Satellite images with object coordinates
■ ■ ■ ■ ■
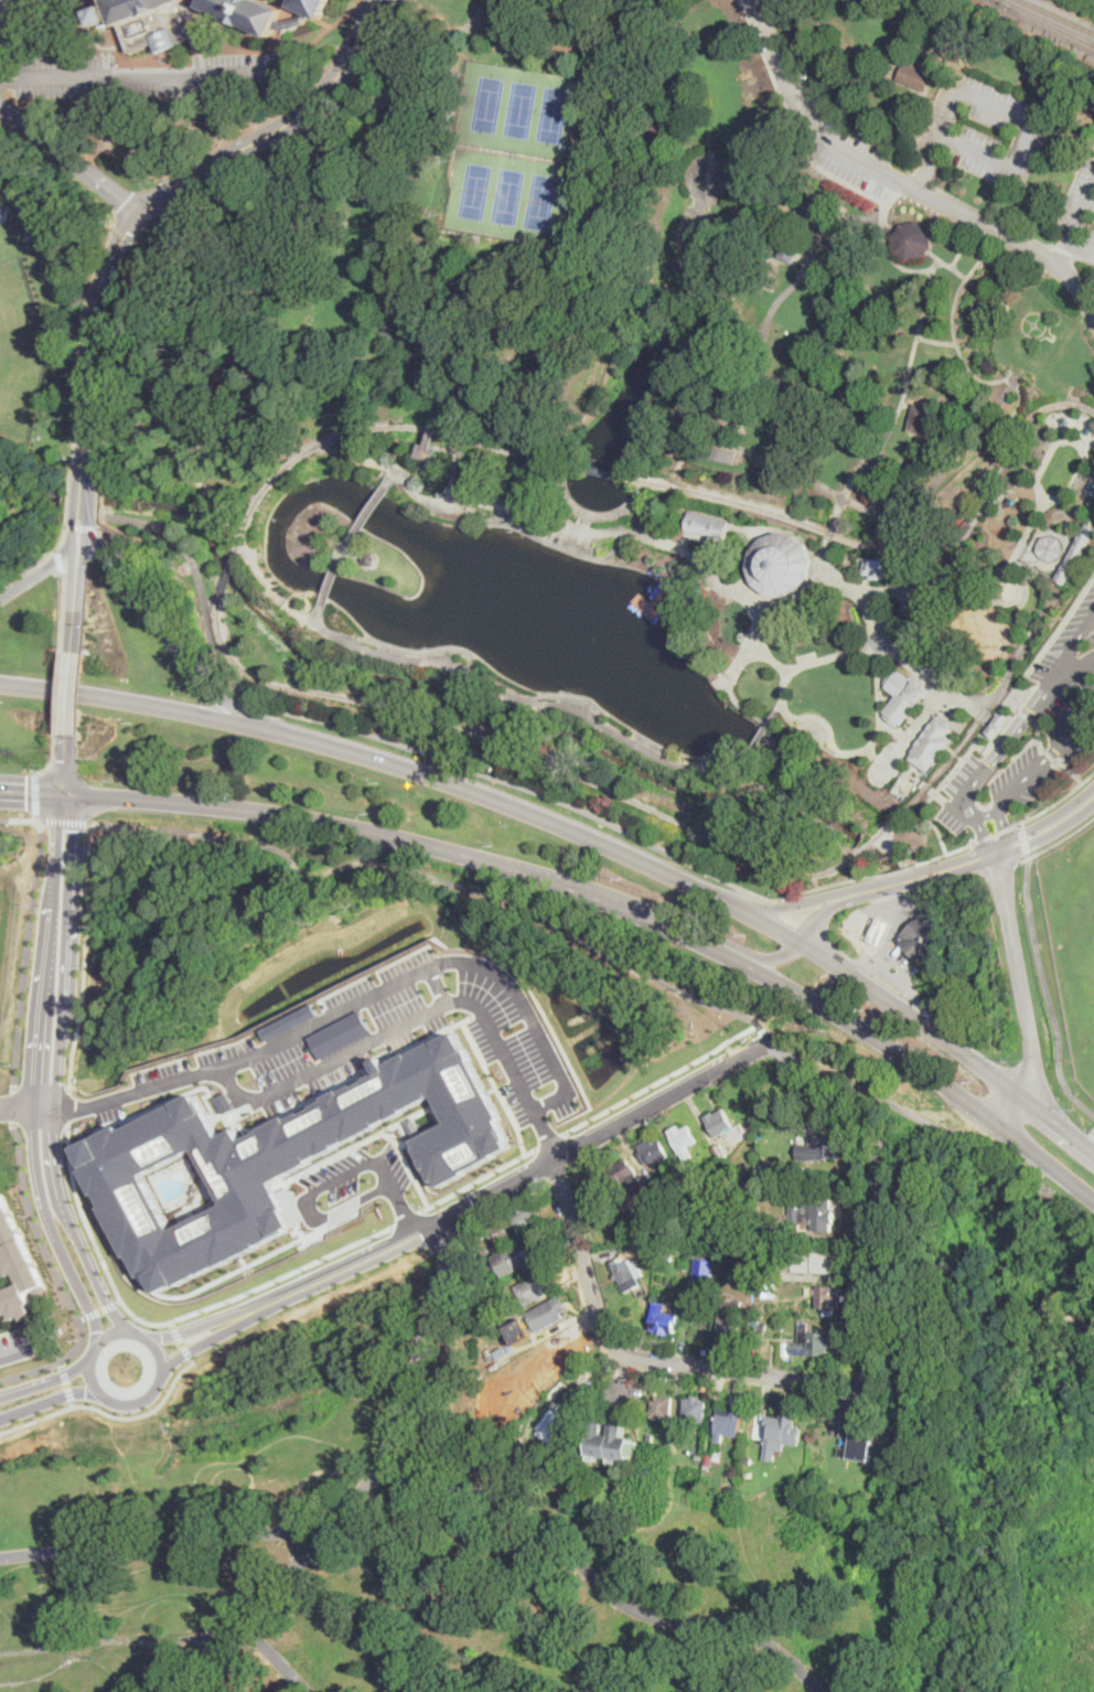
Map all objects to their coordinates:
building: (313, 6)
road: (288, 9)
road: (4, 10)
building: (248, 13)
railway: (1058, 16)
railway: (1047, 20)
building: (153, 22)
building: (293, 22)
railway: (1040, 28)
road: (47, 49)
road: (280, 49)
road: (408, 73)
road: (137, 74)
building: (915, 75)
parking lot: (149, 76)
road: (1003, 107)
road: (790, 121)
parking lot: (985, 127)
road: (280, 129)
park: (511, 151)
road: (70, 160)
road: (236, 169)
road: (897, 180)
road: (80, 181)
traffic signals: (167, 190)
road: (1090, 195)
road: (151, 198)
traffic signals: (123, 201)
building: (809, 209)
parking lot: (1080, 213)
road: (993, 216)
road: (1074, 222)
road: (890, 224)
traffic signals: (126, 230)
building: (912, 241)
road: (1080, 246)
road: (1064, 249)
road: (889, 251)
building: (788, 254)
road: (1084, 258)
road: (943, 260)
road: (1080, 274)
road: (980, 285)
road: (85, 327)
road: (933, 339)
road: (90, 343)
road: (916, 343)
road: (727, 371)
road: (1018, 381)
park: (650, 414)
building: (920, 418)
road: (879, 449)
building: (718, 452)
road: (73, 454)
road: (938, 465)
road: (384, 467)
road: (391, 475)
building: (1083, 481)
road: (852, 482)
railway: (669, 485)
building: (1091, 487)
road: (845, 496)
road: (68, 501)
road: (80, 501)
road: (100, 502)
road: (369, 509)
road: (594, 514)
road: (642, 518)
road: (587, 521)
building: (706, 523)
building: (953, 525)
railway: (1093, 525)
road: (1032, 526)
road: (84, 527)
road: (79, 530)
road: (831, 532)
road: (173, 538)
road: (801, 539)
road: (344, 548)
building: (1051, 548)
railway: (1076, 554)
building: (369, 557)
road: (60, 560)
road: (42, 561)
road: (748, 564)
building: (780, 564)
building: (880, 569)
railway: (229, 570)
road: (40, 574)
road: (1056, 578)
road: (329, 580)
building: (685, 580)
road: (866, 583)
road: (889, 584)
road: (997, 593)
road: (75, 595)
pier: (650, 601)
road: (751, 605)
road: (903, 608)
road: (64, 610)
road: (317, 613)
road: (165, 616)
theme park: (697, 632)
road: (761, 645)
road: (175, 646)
■ ■ ■ ■ ■
Work to be completed =
Since the pictures are not wanted, copy only the text of the records above, exactly.

Written answer =
Map all objects to their coordinates:
building: (313, 6)
road: (288, 9)
road: (4, 10)
building: (248, 13)
railway: (1058, 16)
railway: (1047, 20)
building: (153, 22)
building: (293, 22)
railway: (1040, 28)
road: (47, 49)
road: (280, 49)
road: (408, 73)
road: (137, 74)
building: (915, 75)
parking lot: (149, 76)
road: (1003, 107)
road: (790, 121)
parking lot: (985, 127)
road: (280, 129)
park: (511, 151)
road: (70, 160)
road: (236, 169)
road: (897, 180)
road: (80, 181)
traffic signals: (167, 190)
road: (1090, 195)
road: (151, 198)
traffic signals: (123, 201)
building: (809, 209)
parking lot: (1080, 213)
road: (993, 216)
road: (1074, 222)
road: (890, 224)
traffic signals: (126, 230)
building: (912, 241)
road: (1080, 246)
road: (1064, 249)
road: (889, 251)
building: (788, 254)
road: (1084, 258)
road: (943, 260)
road: (1080, 274)
road: (980, 285)
road: (85, 327)
road: (933, 339)
road: (90, 343)
road: (916, 343)
road: (727, 371)
road: (1018, 381)
park: (650, 414)
building: (920, 418)
road: (879, 449)
building: (718, 452)
road: (73, 454)
road: (938, 465)
road: (384, 467)
road: (391, 475)
building: (1083, 481)
road: (852, 482)
railway: (669, 485)
building: (1091, 487)
road: (845, 496)
road: (68, 501)
road: (80, 501)
road: (100, 502)
road: (369, 509)
road: (594, 514)
road: (642, 518)
road: (587, 521)
building: (706, 523)
building: (953, 525)
railway: (1093, 525)
road: (1032, 526)
road: (84, 527)
road: (79, 530)
road: (831, 532)
road: (173, 538)
road: (801, 539)
road: (344, 548)
building: (1051, 548)
railway: (1076, 554)
building: (369, 557)
road: (60, 560)
road: (42, 561)
road: (748, 564)
building: (780, 564)
building: (880, 569)
railway: (229, 570)
road: (40, 574)
road: (1056, 578)
road: (329, 580)
building: (685, 580)
road: (866, 583)
road: (889, 584)
road: (997, 593)
road: (75, 595)
pier: (650, 601)
road: (751, 605)
road: (903, 608)
road: (64, 610)
road: (317, 613)
road: (165, 616)
theme park: (697, 632)
road: (761, 645)
road: (175, 646)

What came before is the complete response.